GIVEN RECORDS:
··········

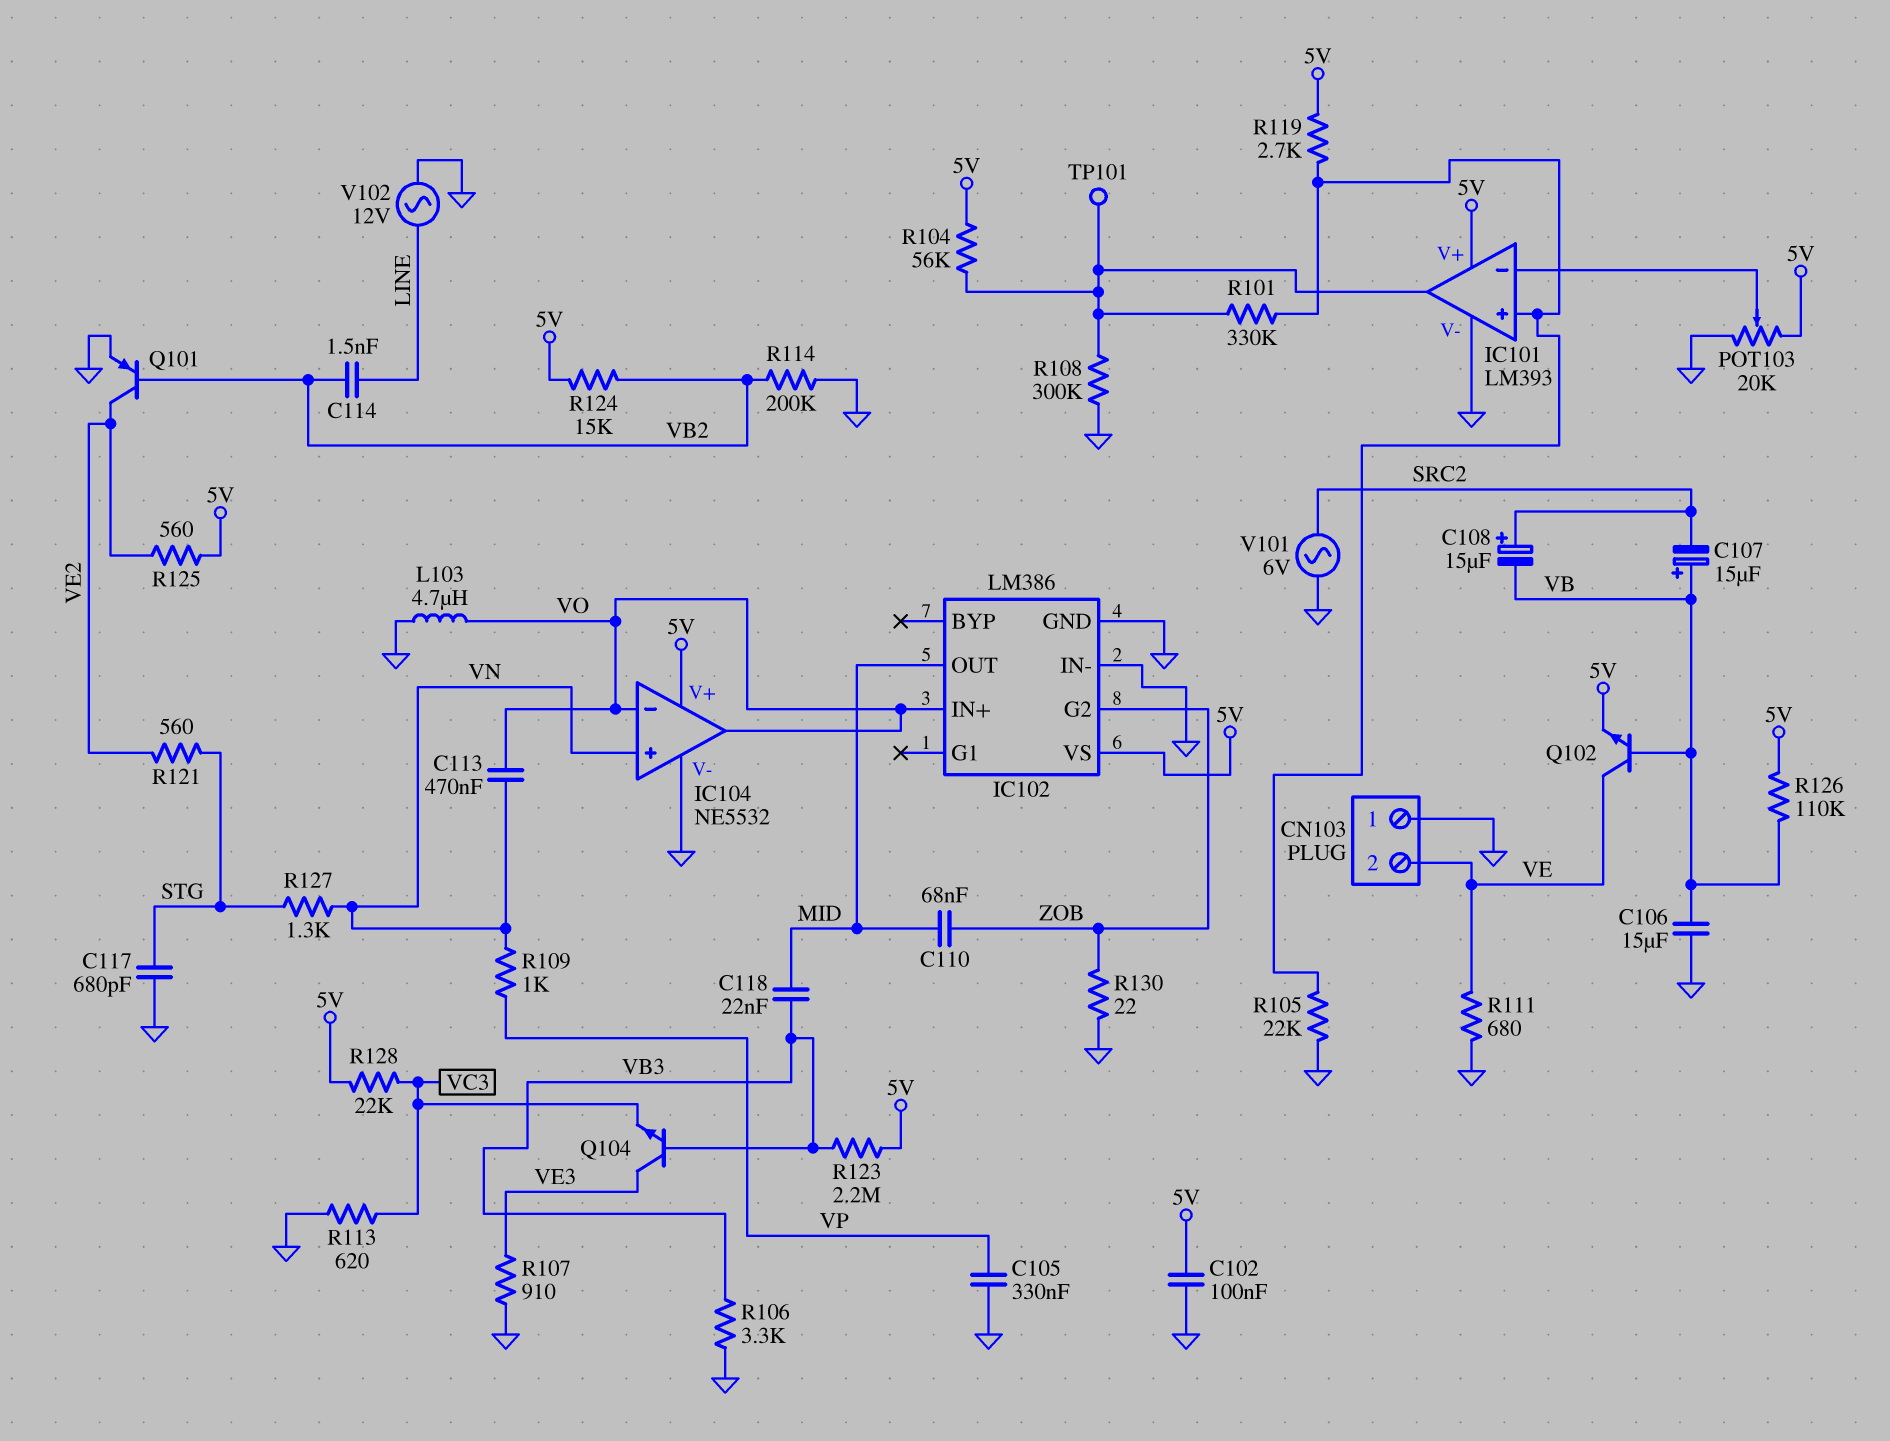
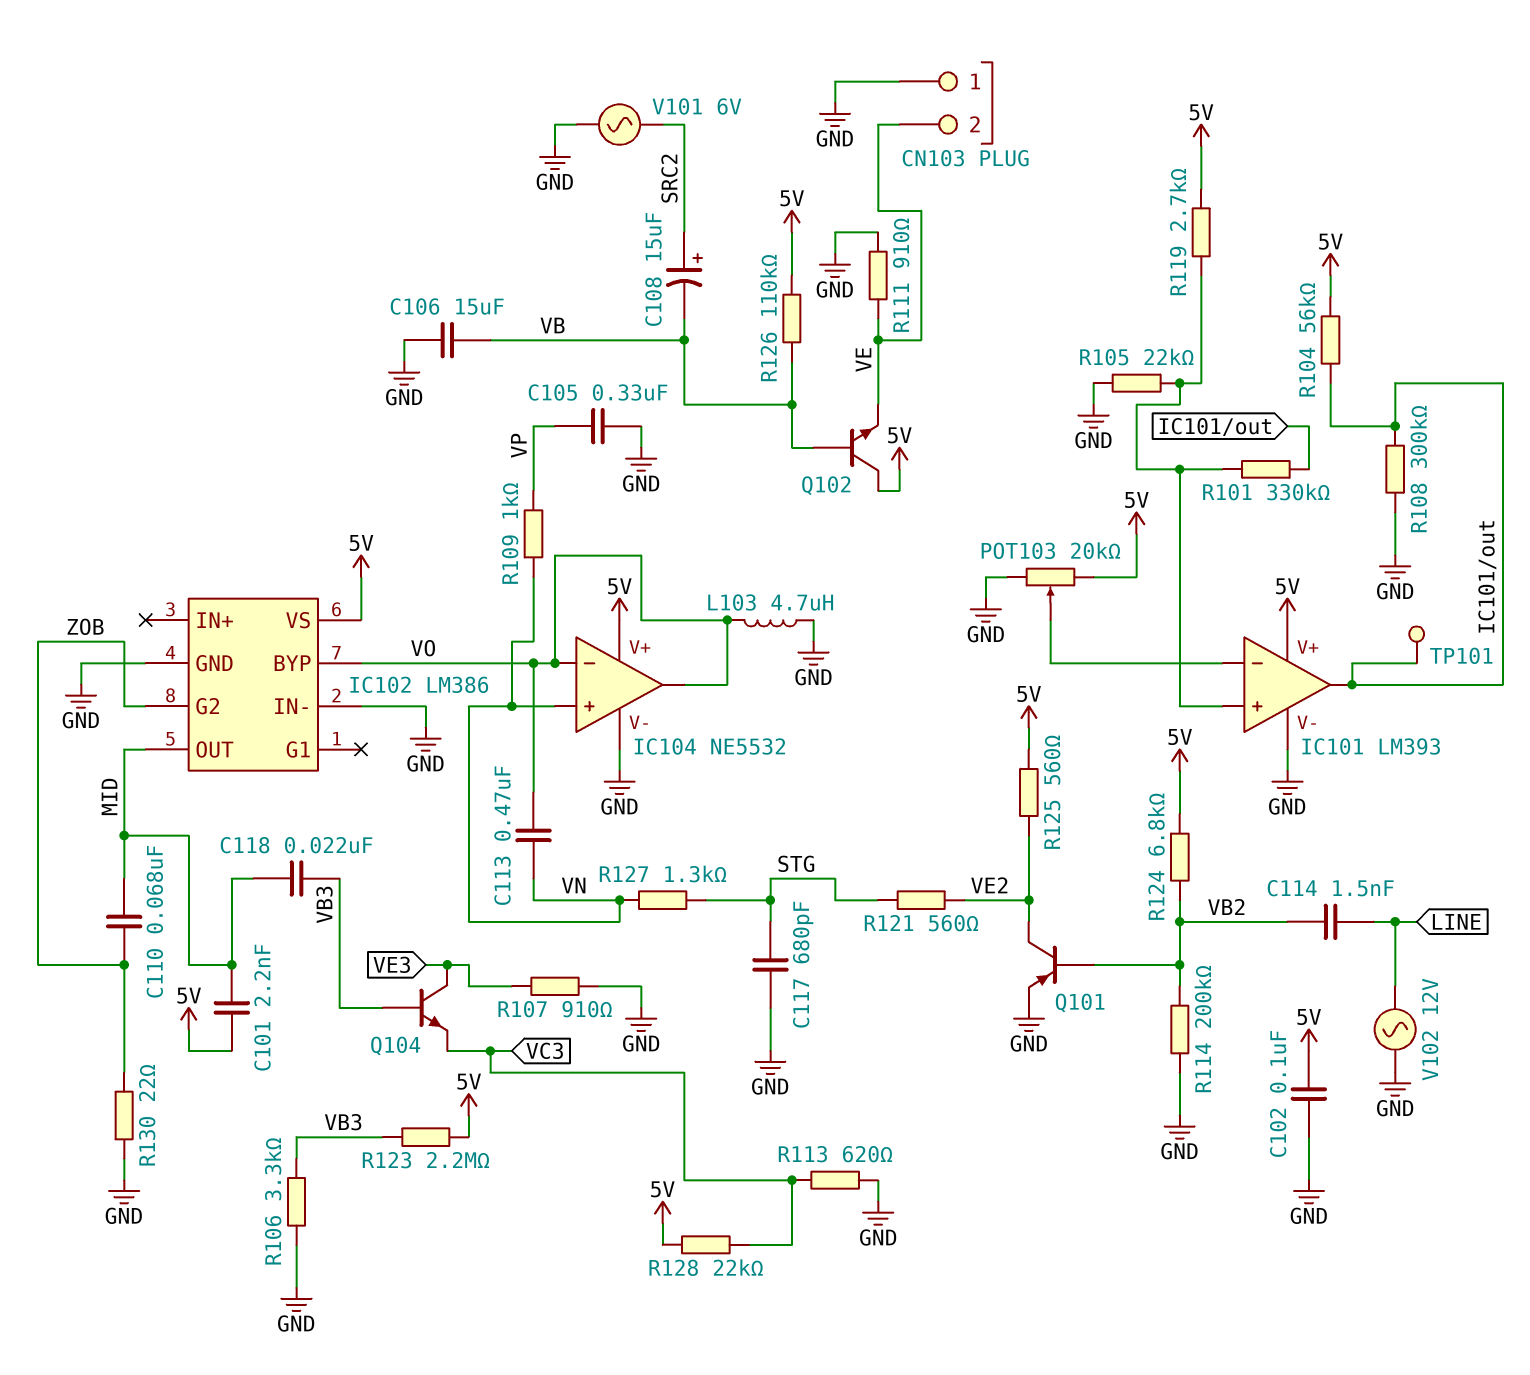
C101: none -> 2.2nF (5V, MID)
C107: 15uF (plus VB, minus SRC2) -> none
IC102 pin BYP: none -> VO
IC102 pin IN+: VO -> none
Q102: NPN (B VB, C VE, E 5V) -> NPN (B VB, C 5V, E VE)
R111: 680 (GND, VE) -> 910 (GND, VE)
R124: 15k (5V, VB2) -> 6.8k (5V, VB2)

··········

TASK DIRECTIONS:
Search the entries for the string "none" and copy each line where it occurs.

EXPECTED ANSWER:
C101: none -> 2.2nF (5V, MID)
C107: 15uF (plus VB, minus SRC2) -> none
IC102 pin BYP: none -> VO
IC102 pin IN+: VO -> none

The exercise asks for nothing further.